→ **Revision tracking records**
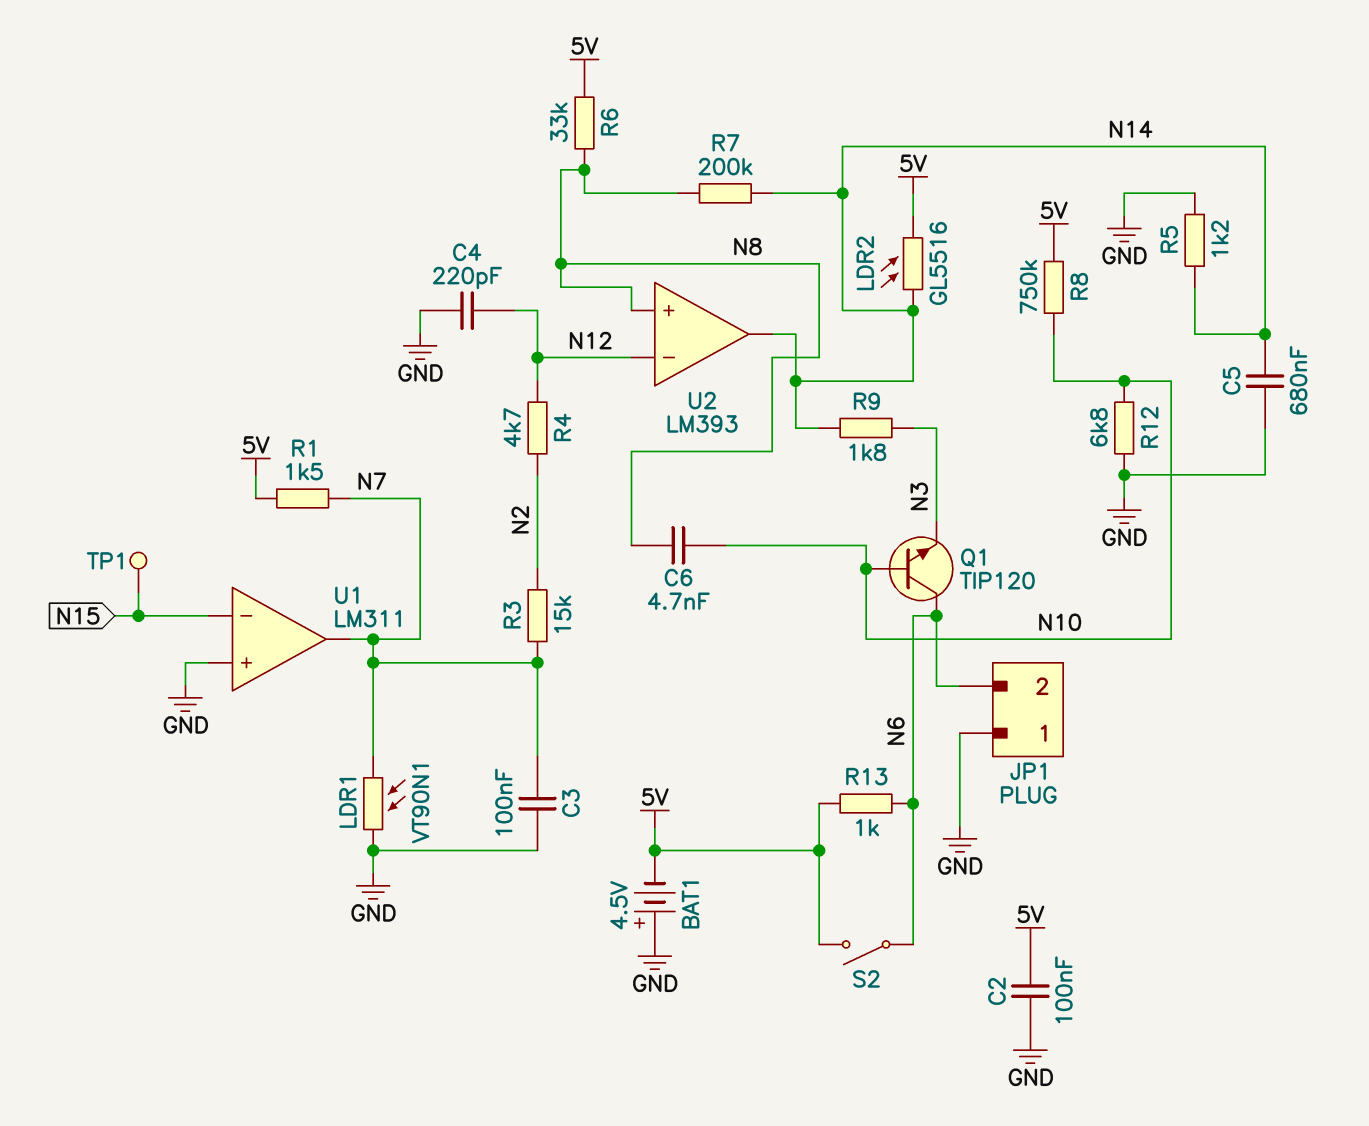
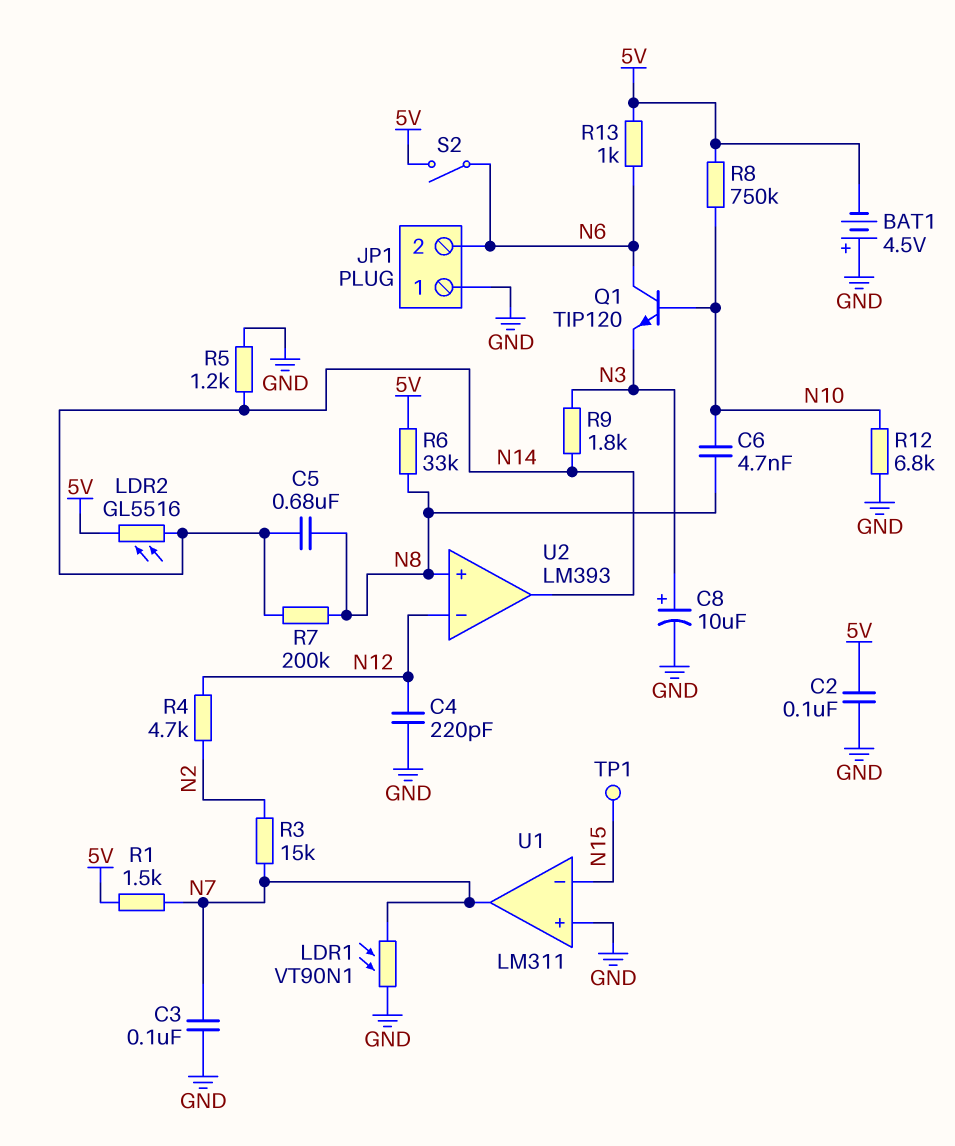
C5: 680nF (GND, N14) -> 680nF (N8, N14)
C8: none -> 10uF (plus N3, minus GND)

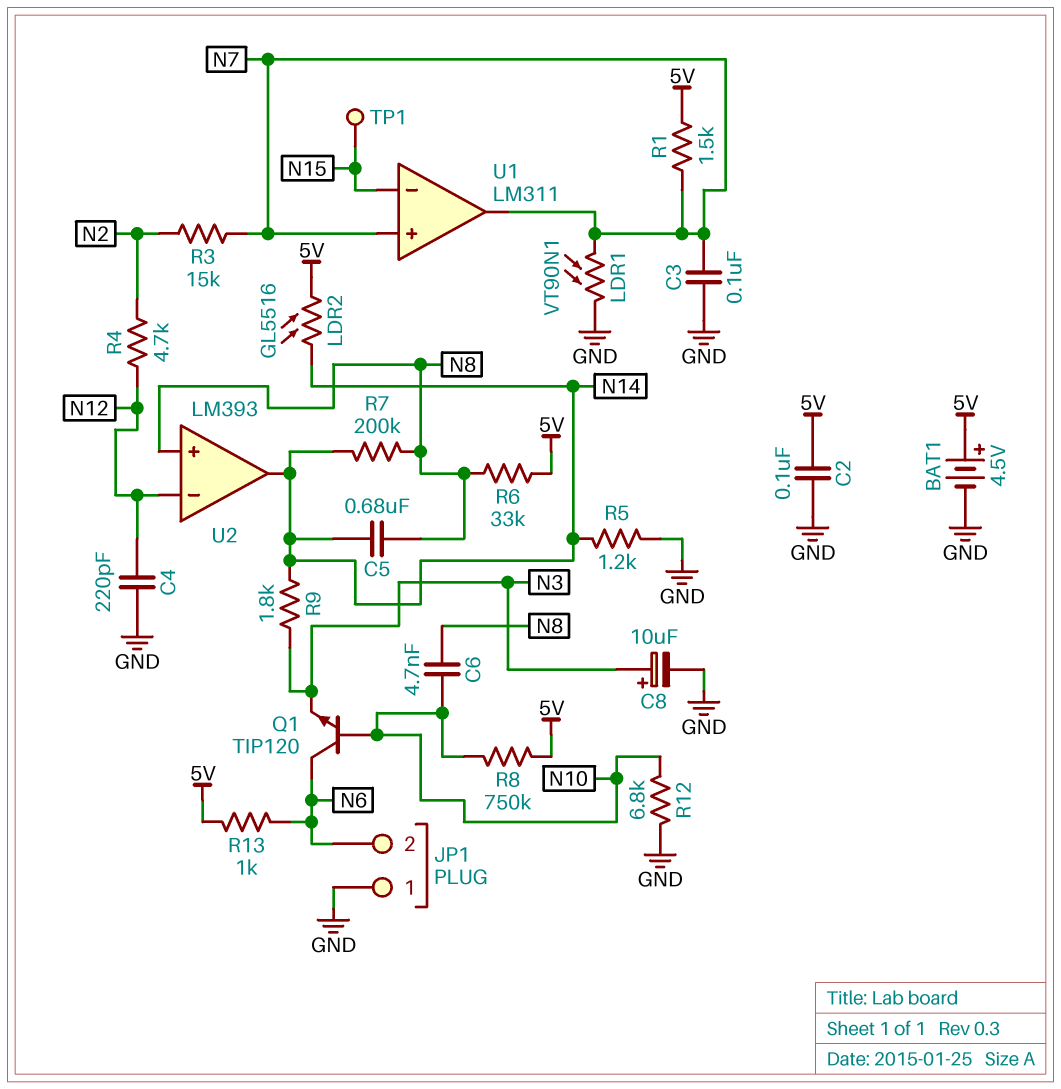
BAT1: 4.5V (plus GND, minus 5V) -> 4.5V (plus 5V, minus GND)
S2: switch (5V, N6) -> none
U1 pin in+: GND -> N7

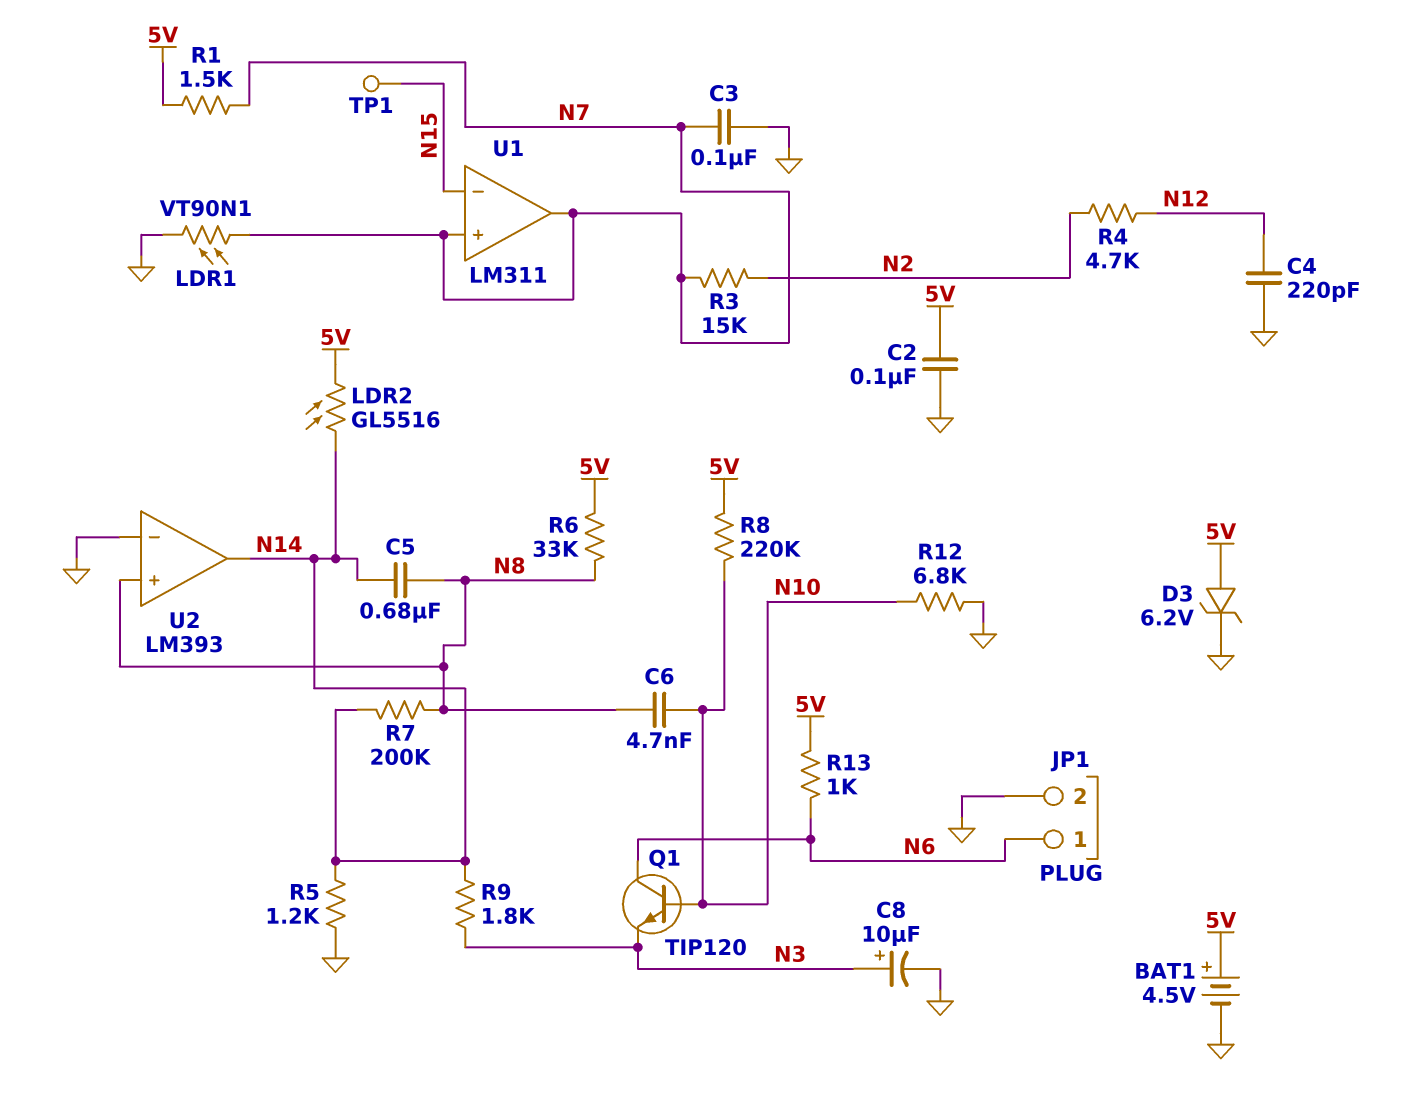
D3: none -> zener 6.2V (A 5V, K GND)
JP1 pin 1: GND -> N6
JP1 pin 2: N6 -> GND
R8: 750k (5V, N10) -> 220k (5V, N10)
U2 pin in-: N12 -> GND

→ **Your objective**
Write the data above out again exactly, minus its pictures.

→ **Exercise output**
C5: 680nF (GND, N14) -> 680nF (N8, N14)
C8: none -> 10uF (plus N3, minus GND)

BAT1: 4.5V (plus GND, minus 5V) -> 4.5V (plus 5V, minus GND)
S2: switch (5V, N6) -> none
U1 pin in+: GND -> N7

D3: none -> zener 6.2V (A 5V, K GND)
JP1 pin 1: GND -> N6
JP1 pin 2: N6 -> GND
R8: 750k (5V, N10) -> 220k (5V, N10)
U2 pin in-: N12 -> GND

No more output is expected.